Required work: Transcribe all of the data exactly. Images stay out.

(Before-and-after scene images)
Content starts
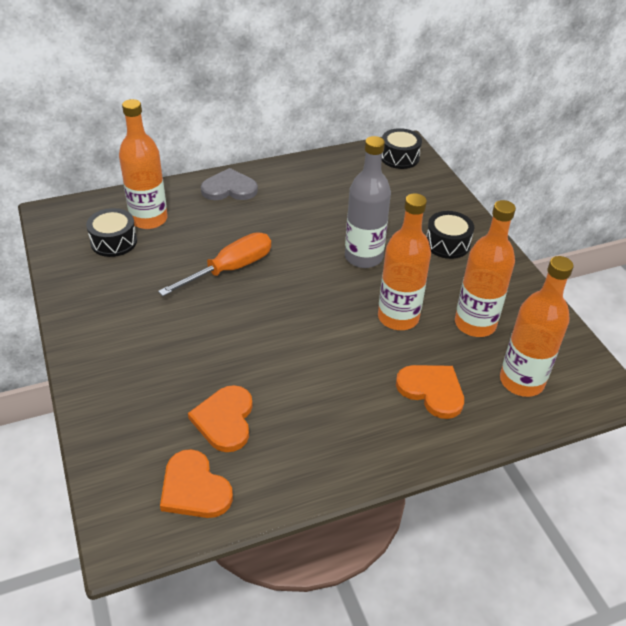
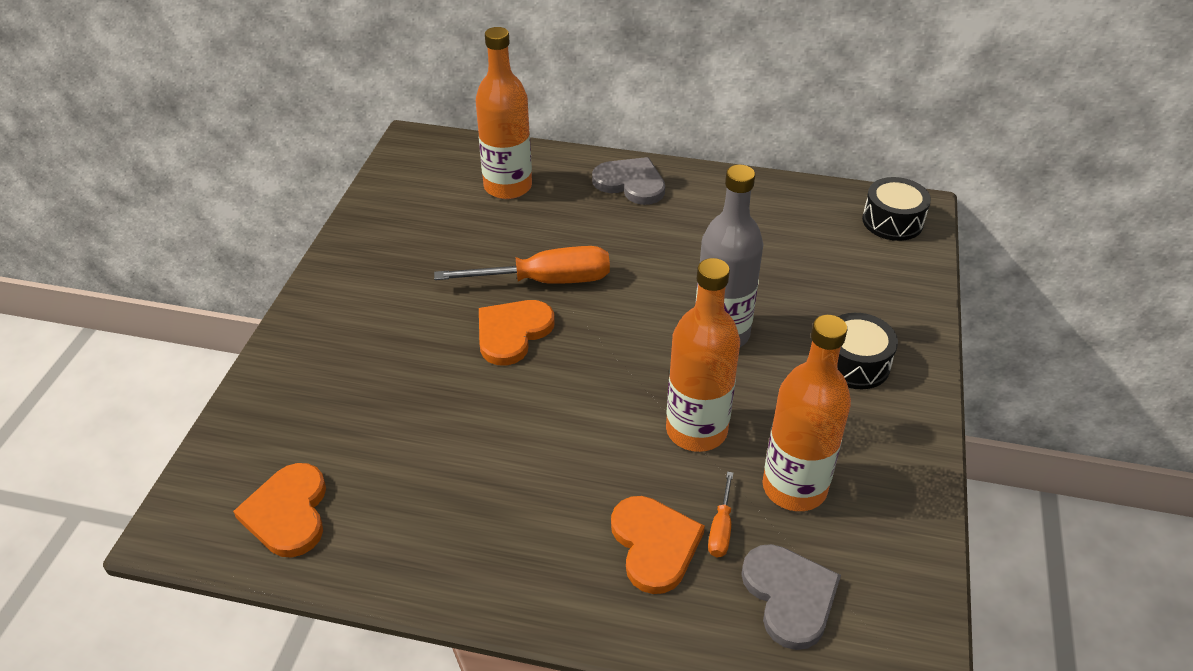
camera: 35 degrees right, 0 degrees up
(114, 242) = (449, 198): black drum -> none
(225, 420) = (385, 453): orange heart -> orange heart (512, 332)
(458, 364) = (721, 528): none -> orange screwdriver
(521, 381) = (789, 596): orange bottle -> grey heart

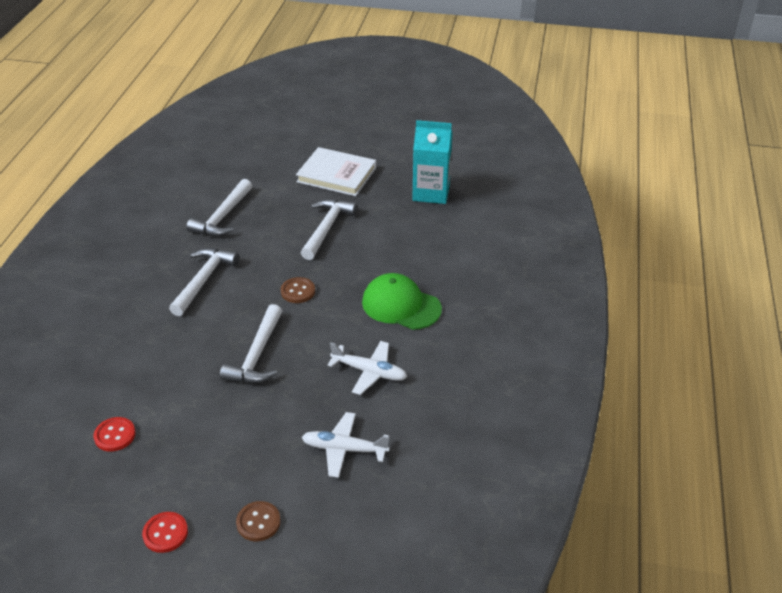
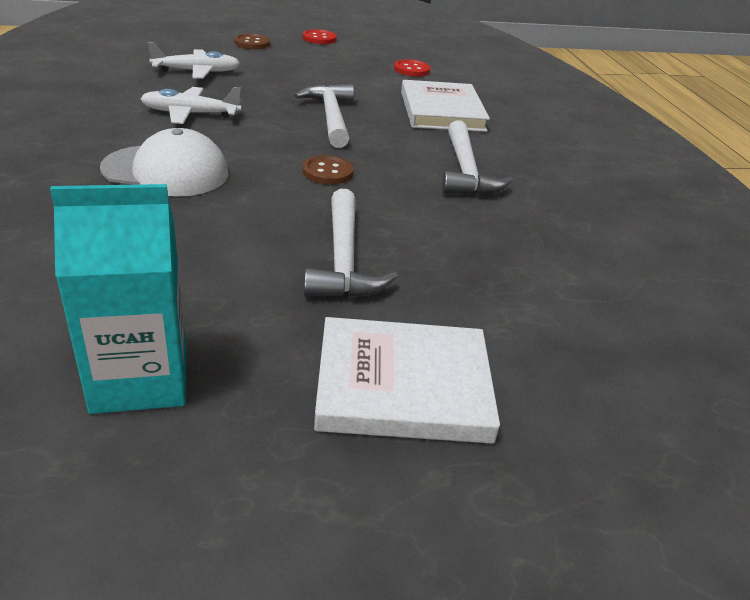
camera: 155 degrees right, 5 degrees down
(154, 353) = (442, 111): none -> white book
(222, 217) = (538, 253): white hammer -> none
(401, 305) = (166, 171): green cap -> white cap

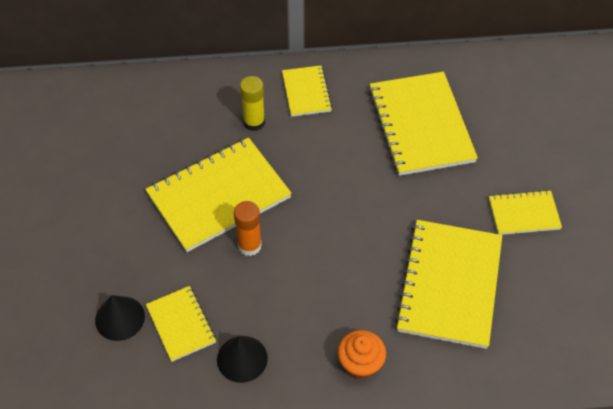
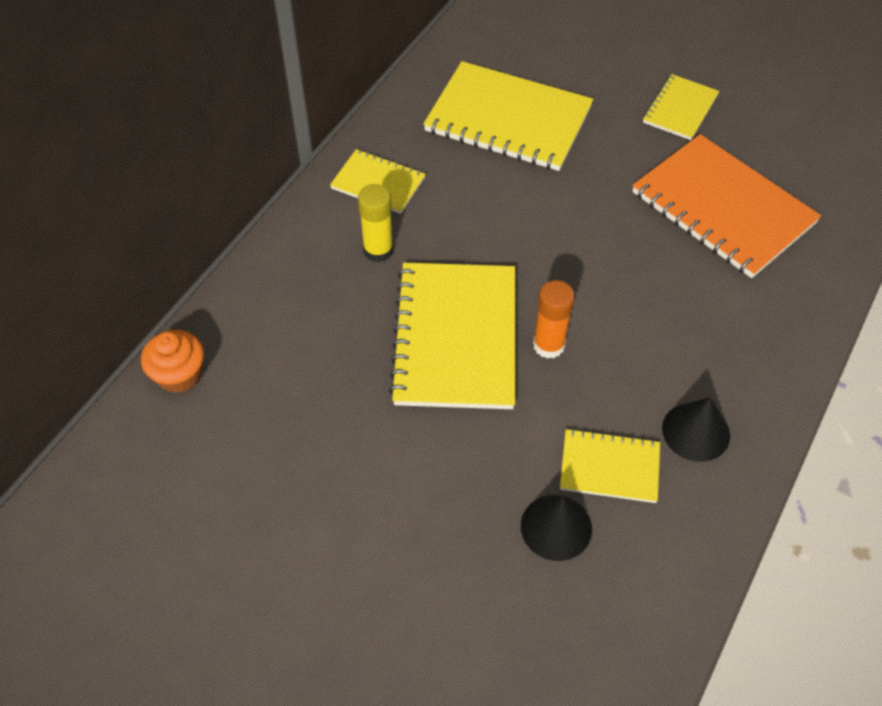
camera: 55 degrees left, 0 degrees up
(360, 363) = (769, 330): orange cupcake -> orange cupcake (179, 374)
(450, 285) = (723, 208): yellow notebook -> orange notebook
Content ends
Problem solution:
camera: 35 degrees right, 0 degrees up
(114, 242) = (449, 198): black drum -> none
(225, 420) = (385, 453): orange heart -> orange heart (512, 332)
(458, 364) = (721, 528): none -> orange screwdriver
(521, 381) = (789, 596): orange bottle -> grey heart

camera: 155 degrees right, 5 degrees down
(154, 353) = (442, 111): none -> white book
(222, 217) = (538, 253): white hammer -> none
(401, 305) = (166, 171): green cap -> white cap

camera: 55 degrees left, 0 degrees up
(360, 363) = (769, 330): orange cupcake -> orange cupcake (179, 374)
(450, 285) = (723, 208): yellow notebook -> orange notebook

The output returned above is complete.